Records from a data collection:
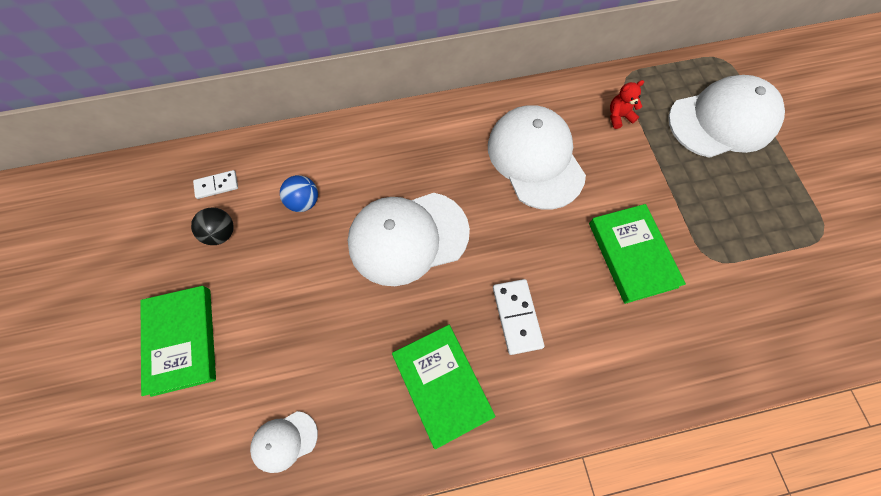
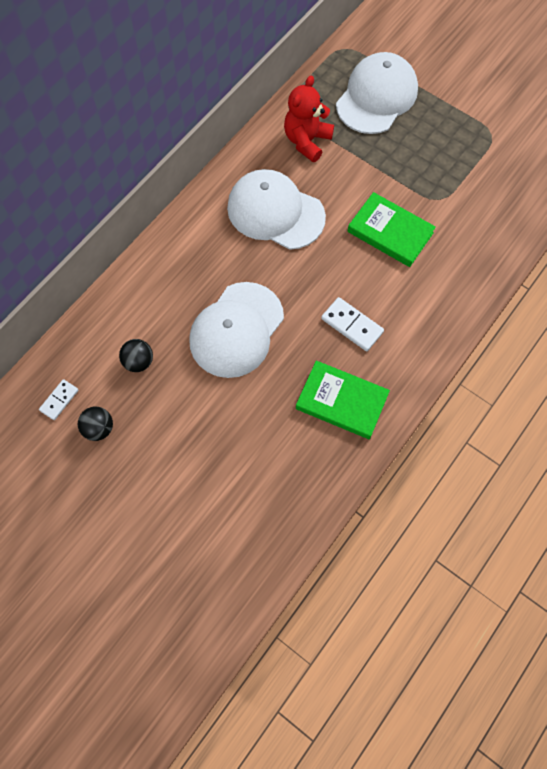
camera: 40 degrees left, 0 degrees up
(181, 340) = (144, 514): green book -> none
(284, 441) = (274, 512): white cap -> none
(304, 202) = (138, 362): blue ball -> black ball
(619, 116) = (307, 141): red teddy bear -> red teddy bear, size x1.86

==

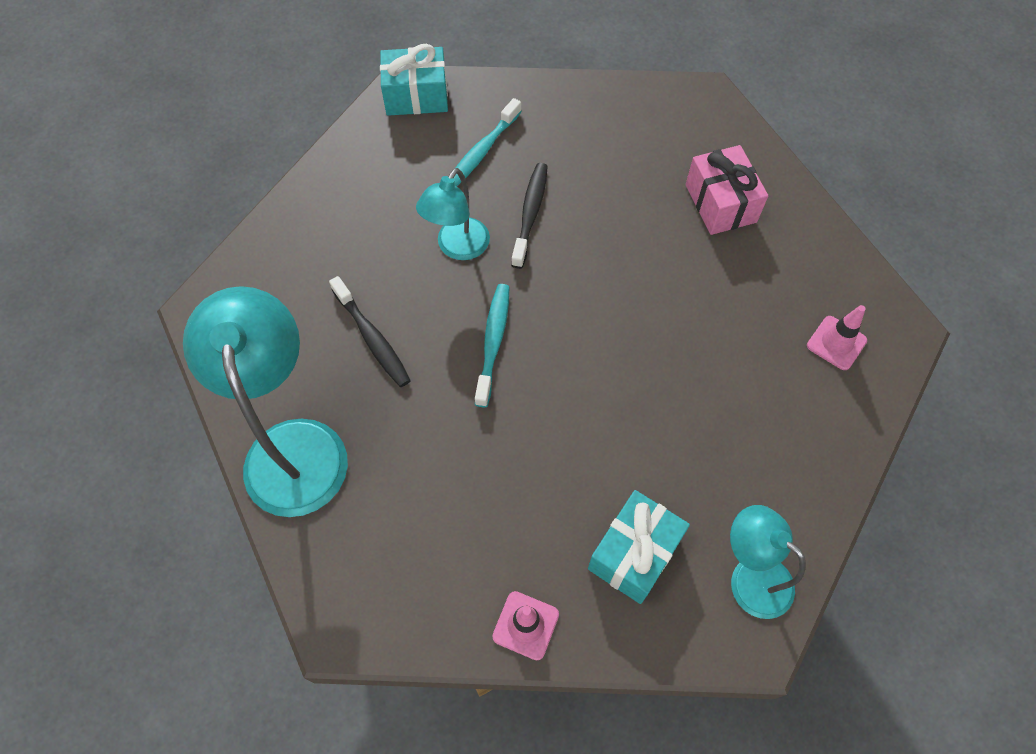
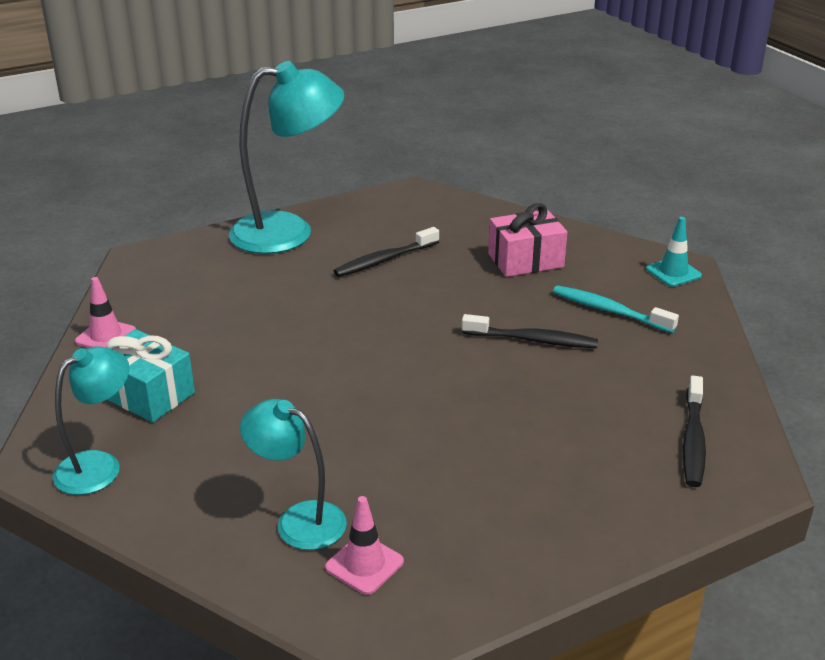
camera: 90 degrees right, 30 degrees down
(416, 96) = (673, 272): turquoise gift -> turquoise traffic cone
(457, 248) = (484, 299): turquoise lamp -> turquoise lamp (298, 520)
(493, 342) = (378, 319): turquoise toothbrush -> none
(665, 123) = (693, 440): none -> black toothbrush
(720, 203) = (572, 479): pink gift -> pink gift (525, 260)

(REQUIREMENT) Please return the lines above that run from the line containing "camera: 40 degrees left, 0 degrees up" to the line containing "(619, 116) = (307, 141): red", inclusive, exactly and with no other lines.

(ANSWER BOX)
camera: 40 degrees left, 0 degrees up
(181, 340) = (144, 514): green book -> none
(284, 441) = (274, 512): white cap -> none
(304, 202) = (138, 362): blue ball -> black ball
(619, 116) = (307, 141): red teddy bear -> red teddy bear, size x1.86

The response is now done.